■ **What you should do**
Each line below should be repeated exactly, but no picture should be carried over.

■ **Data excerpt**
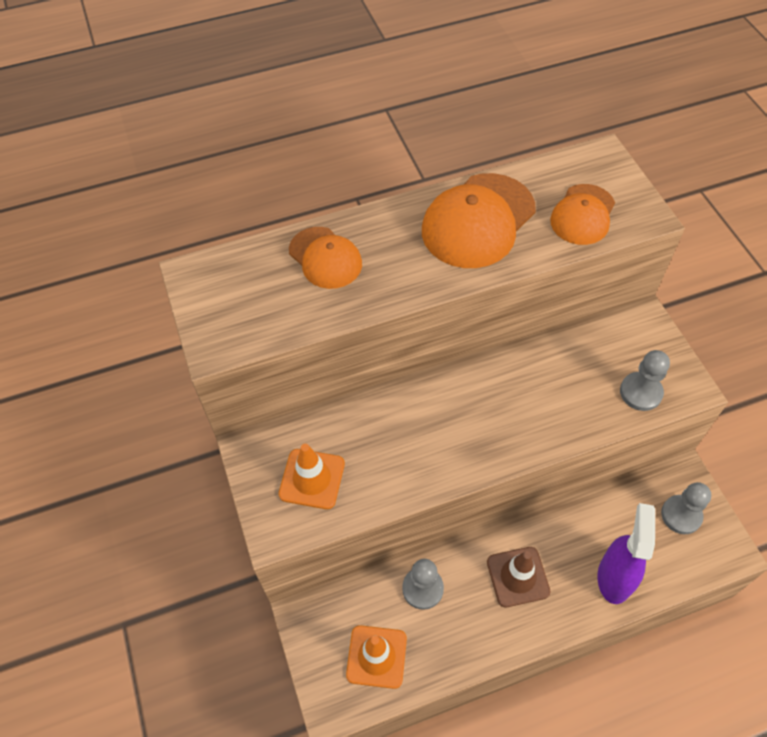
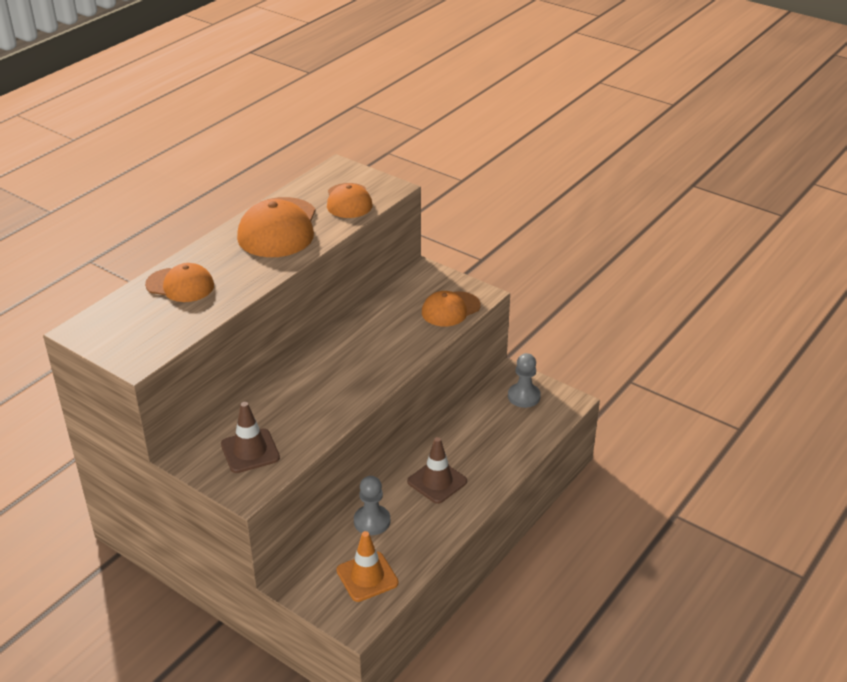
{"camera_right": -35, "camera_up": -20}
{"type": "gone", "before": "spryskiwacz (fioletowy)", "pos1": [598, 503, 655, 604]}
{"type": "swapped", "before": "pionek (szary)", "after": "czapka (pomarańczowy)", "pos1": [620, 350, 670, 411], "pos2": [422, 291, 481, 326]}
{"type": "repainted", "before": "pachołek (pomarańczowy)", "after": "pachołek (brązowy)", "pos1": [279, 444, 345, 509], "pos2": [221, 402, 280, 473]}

■ **Answer box**
{"camera_right": -35, "camera_up": -20}
{"type": "gone", "before": "spryskiwacz (fioletowy)", "pos1": [598, 503, 655, 604]}
{"type": "swapped", "before": "pionek (szary)", "after": "czapka (pomarańczowy)", "pos1": [620, 350, 670, 411], "pos2": [422, 291, 481, 326]}
{"type": "repainted", "before": "pachołek (pomarańczowy)", "after": "pachołek (brązowy)", "pos1": [279, 444, 345, 509], "pos2": [221, 402, 280, 473]}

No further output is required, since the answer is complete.